Exercise materials: Begin
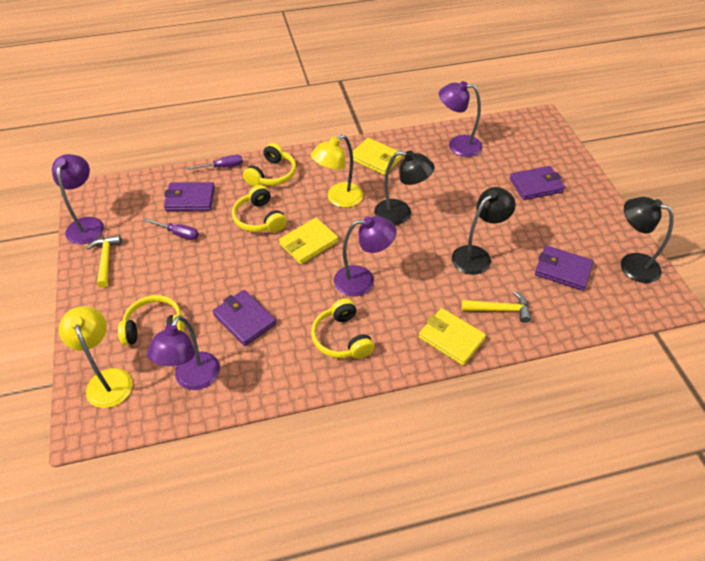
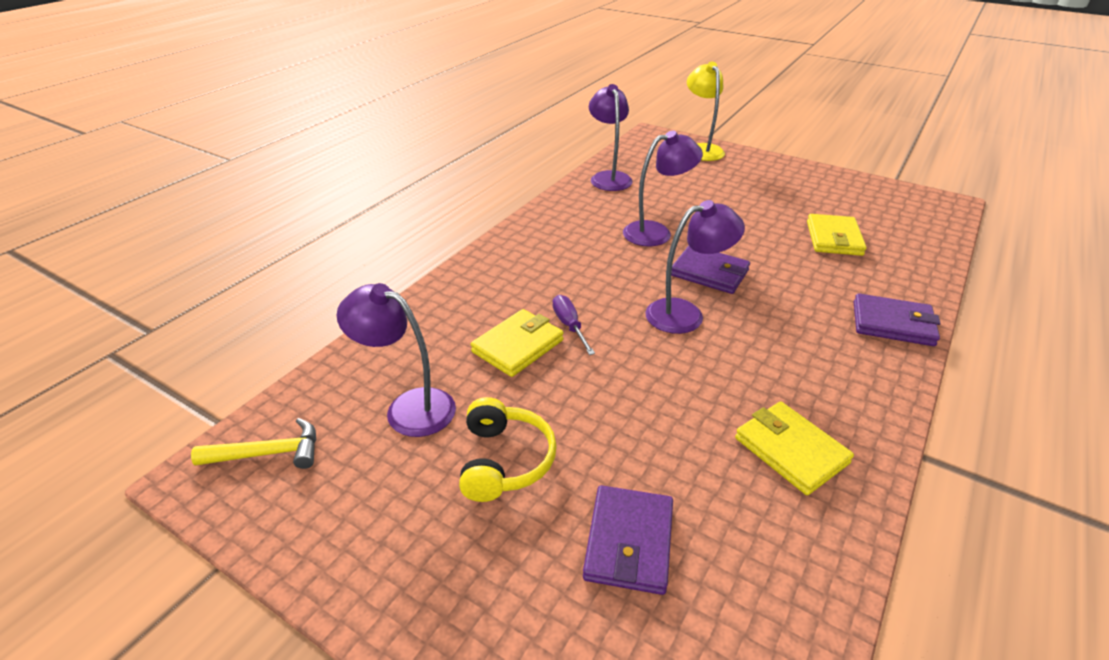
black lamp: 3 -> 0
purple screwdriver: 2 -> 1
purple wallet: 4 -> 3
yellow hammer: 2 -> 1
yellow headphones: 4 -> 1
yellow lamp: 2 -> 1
Exercise materials: End
Exercise materials: Begin
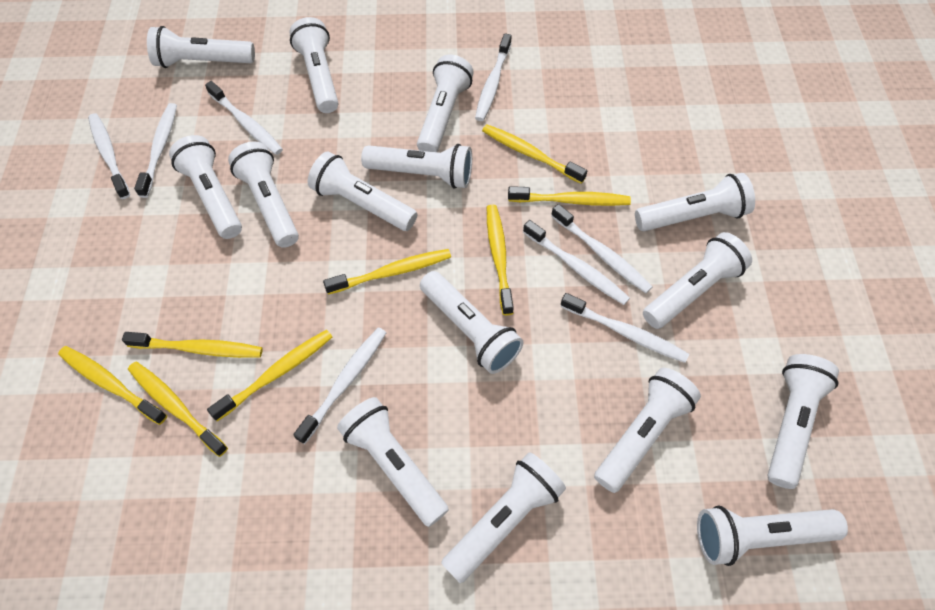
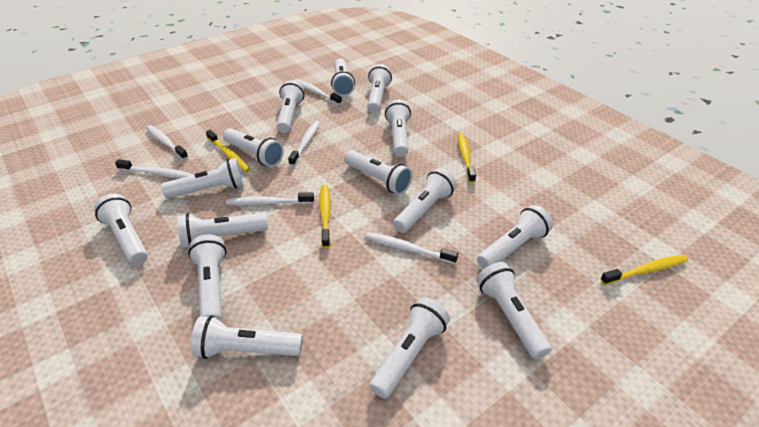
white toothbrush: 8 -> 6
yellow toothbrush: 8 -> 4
Exercise materials: End
• [Problem details]: Going through the listing above, copy out every line that has the string "toothbrush".

• [Finished task]:
white toothbrush: 8 -> 6
yellow toothbrush: 8 -> 4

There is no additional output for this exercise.